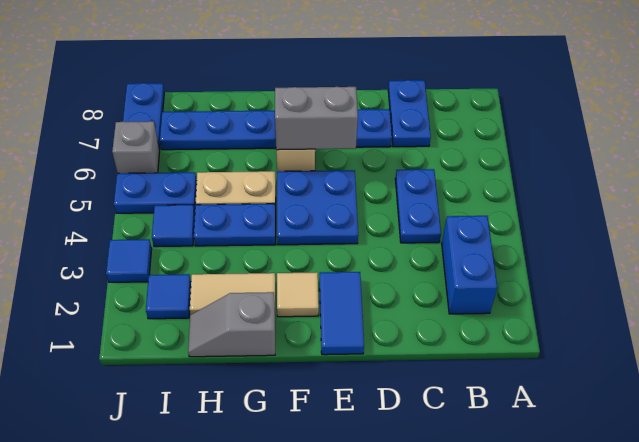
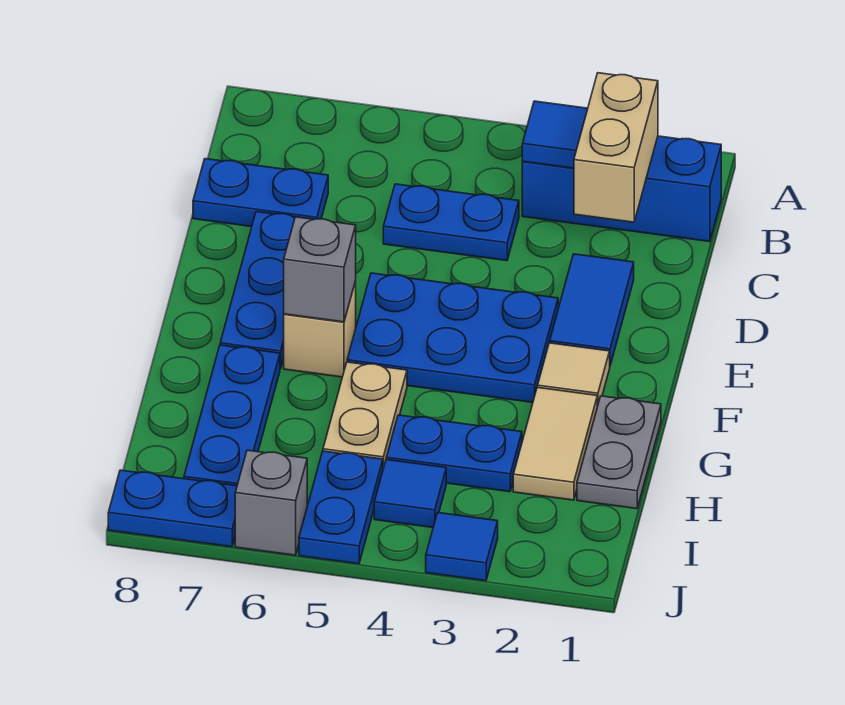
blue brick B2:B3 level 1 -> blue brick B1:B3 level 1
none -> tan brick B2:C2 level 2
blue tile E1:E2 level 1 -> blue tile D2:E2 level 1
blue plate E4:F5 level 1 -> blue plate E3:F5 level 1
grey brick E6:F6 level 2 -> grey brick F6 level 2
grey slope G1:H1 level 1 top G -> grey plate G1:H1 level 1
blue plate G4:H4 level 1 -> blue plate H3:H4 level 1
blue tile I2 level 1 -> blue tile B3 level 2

####################

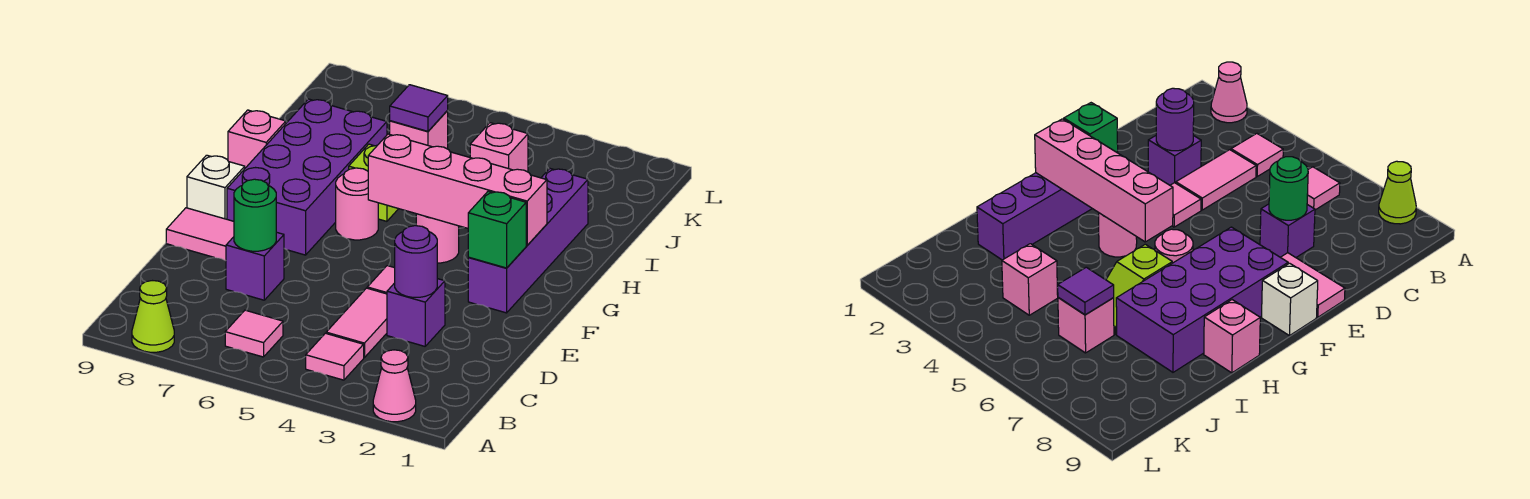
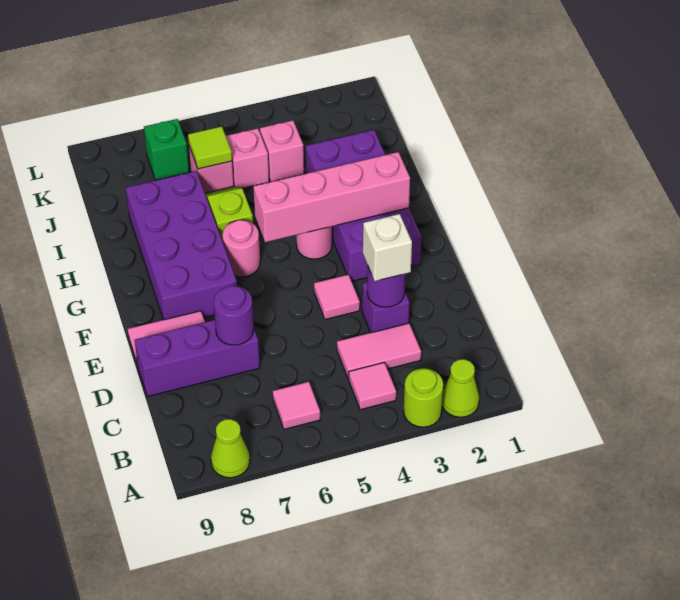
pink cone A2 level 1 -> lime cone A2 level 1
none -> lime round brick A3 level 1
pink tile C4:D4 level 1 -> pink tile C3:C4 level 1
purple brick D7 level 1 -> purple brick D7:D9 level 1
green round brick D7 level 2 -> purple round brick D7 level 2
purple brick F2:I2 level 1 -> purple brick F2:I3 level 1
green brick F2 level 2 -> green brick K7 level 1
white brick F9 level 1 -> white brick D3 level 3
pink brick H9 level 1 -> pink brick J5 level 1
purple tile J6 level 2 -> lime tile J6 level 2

####################

Precisely the lines between those holding "blue brick B2:B3" and "blue tile I2 level 1 -> blue tile B3 level 2", inclusive, are to be reproduced from the listing above, with nothing added.

blue brick B2:B3 level 1 -> blue brick B1:B3 level 1
none -> tan brick B2:C2 level 2
blue tile E1:E2 level 1 -> blue tile D2:E2 level 1
blue plate E4:F5 level 1 -> blue plate E3:F5 level 1
grey brick E6:F6 level 2 -> grey brick F6 level 2
grey slope G1:H1 level 1 top G -> grey plate G1:H1 level 1
blue plate G4:H4 level 1 -> blue plate H3:H4 level 1
blue tile I2 level 1 -> blue tile B3 level 2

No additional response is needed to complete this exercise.